▶ [Exercise brief] Write out the line that has "camera: 45 degrees right, 10 degrees down" in it, along with each line that comes after it until the listing ends, and add nothing.

▶ [Information given]
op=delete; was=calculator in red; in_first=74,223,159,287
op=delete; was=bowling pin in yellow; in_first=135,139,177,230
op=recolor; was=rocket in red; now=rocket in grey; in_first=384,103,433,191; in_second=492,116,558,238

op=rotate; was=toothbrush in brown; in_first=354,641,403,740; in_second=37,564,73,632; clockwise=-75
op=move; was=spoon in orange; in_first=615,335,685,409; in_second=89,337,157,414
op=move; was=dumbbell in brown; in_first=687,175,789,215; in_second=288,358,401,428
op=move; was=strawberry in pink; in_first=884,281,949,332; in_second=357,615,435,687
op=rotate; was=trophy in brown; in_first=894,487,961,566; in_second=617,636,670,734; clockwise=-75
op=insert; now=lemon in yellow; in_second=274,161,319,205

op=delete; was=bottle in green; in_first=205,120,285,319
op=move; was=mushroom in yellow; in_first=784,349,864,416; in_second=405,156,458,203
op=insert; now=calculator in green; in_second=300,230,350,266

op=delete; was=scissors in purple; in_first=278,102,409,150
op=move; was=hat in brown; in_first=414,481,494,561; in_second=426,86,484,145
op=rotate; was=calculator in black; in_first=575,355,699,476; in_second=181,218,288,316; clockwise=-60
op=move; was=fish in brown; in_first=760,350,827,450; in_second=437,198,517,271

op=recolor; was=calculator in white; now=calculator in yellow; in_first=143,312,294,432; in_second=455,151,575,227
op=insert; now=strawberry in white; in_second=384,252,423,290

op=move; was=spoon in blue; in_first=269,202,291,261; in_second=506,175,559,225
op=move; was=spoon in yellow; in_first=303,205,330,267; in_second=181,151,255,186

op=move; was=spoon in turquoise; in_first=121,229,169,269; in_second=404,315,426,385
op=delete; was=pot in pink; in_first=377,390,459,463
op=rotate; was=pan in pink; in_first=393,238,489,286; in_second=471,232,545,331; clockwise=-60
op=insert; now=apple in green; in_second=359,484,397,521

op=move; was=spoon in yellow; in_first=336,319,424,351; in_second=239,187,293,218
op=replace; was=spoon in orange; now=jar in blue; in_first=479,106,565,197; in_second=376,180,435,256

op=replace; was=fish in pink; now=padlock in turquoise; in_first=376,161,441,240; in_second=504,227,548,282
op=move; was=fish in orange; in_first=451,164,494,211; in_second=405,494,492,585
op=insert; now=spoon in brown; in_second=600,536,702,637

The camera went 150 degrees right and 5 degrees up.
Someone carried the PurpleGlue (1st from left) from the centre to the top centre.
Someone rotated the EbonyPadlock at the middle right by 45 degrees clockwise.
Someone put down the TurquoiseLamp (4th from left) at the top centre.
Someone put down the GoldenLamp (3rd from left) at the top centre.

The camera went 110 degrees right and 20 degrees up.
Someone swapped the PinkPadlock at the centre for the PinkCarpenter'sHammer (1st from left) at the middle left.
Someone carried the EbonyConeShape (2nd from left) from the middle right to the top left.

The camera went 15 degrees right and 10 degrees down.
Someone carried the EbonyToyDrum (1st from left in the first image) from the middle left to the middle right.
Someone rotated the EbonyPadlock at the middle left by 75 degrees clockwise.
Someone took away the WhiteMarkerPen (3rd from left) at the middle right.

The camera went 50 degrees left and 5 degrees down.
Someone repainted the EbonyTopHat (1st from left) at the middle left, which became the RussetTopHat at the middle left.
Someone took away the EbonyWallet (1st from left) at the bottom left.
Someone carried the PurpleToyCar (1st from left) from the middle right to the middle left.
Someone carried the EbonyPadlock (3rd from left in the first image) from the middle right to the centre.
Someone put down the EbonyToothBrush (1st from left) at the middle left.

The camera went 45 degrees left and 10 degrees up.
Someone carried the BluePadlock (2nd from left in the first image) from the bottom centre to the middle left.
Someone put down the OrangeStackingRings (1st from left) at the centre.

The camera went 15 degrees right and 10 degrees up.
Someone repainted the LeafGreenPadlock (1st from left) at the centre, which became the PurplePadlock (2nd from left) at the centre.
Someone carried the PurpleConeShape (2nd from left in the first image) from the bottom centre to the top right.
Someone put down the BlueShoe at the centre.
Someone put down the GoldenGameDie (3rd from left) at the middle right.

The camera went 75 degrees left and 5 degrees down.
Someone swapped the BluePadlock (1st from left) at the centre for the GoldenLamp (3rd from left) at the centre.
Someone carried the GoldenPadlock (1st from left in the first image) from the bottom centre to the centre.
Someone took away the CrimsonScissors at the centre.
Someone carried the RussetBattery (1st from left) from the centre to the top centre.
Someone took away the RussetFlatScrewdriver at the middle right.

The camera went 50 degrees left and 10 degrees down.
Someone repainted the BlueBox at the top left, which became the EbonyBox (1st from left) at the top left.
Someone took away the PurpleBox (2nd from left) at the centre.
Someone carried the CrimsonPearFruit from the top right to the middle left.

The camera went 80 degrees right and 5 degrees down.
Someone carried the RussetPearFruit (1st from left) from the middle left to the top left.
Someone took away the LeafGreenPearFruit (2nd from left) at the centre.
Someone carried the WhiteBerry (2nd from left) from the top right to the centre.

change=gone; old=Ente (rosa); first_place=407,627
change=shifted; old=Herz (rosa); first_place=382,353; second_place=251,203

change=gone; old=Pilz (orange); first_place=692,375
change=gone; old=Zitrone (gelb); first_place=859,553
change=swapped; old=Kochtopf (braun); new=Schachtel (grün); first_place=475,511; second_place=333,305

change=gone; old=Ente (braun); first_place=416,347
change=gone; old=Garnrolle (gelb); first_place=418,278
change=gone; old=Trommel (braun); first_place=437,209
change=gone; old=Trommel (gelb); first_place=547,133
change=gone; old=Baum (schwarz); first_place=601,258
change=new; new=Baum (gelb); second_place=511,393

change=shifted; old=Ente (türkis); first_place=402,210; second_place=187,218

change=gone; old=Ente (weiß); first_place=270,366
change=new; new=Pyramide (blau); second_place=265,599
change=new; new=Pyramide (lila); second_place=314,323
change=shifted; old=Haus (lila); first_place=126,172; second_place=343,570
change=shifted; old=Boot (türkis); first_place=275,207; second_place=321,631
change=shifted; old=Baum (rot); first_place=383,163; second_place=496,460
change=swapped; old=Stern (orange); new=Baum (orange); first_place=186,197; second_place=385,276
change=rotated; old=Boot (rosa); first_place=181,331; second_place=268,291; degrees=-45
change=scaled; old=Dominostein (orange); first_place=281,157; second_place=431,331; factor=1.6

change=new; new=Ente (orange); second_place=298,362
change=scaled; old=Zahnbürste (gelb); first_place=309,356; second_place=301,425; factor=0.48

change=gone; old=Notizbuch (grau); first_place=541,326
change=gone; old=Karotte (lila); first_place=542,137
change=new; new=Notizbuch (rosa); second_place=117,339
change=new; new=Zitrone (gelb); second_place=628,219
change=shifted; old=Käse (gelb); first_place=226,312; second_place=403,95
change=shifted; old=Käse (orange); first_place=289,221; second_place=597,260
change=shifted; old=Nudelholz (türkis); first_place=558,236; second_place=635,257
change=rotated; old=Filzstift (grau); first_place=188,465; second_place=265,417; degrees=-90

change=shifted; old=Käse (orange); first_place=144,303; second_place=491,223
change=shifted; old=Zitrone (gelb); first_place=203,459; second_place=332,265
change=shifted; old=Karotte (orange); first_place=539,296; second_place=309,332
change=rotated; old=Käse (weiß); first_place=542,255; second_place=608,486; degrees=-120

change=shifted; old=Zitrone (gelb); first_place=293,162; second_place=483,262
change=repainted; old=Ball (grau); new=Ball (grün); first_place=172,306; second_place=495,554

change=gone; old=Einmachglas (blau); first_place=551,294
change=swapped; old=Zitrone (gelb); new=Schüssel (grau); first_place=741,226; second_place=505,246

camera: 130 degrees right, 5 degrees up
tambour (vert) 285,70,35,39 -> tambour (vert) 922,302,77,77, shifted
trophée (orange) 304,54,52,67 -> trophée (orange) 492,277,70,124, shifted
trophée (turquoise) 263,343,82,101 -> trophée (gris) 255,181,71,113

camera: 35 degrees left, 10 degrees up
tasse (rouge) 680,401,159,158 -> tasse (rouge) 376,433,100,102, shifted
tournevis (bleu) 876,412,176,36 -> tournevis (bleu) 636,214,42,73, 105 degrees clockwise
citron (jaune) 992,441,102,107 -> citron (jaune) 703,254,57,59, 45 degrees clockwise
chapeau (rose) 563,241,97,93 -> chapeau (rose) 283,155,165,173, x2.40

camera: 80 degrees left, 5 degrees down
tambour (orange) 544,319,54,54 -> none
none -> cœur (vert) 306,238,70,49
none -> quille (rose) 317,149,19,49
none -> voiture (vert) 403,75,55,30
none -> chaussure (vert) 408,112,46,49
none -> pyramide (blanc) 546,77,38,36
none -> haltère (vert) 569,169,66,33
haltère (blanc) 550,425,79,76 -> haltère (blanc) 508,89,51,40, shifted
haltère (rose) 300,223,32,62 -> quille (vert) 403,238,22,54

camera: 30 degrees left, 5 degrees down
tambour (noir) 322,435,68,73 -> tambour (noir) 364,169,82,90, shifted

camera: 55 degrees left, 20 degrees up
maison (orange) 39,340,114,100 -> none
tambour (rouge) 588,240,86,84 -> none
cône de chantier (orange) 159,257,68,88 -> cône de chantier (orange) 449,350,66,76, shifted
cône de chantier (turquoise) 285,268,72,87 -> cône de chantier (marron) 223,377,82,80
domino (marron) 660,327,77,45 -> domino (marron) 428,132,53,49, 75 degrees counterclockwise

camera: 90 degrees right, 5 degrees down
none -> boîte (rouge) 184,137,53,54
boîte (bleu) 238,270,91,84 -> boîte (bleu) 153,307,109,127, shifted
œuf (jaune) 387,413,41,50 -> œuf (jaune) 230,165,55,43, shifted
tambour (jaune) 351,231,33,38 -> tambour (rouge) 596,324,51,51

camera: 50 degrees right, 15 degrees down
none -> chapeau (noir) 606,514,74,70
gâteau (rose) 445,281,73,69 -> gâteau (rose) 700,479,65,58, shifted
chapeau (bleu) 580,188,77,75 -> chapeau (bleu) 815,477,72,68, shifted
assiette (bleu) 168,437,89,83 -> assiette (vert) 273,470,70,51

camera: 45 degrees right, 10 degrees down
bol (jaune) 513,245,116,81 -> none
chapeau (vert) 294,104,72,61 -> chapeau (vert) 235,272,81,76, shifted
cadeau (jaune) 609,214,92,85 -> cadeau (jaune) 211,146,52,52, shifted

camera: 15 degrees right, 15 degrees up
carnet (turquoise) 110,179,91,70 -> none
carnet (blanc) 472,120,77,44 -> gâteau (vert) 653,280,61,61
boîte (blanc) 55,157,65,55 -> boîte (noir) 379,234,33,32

▶ [Response]
camera: 45 degrees right, 10 degrees down
bol (jaune) 513,245,116,81 -> none
chapeau (vert) 294,104,72,61 -> chapeau (vert) 235,272,81,76, shifted
cadeau (jaune) 609,214,92,85 -> cadeau (jaune) 211,146,52,52, shifted

camera: 15 degrees right, 15 degrees up
carnet (turquoise) 110,179,91,70 -> none
carnet (blanc) 472,120,77,44 -> gâteau (vert) 653,280,61,61
boîte (blanc) 55,157,65,55 -> boîte (noir) 379,234,33,32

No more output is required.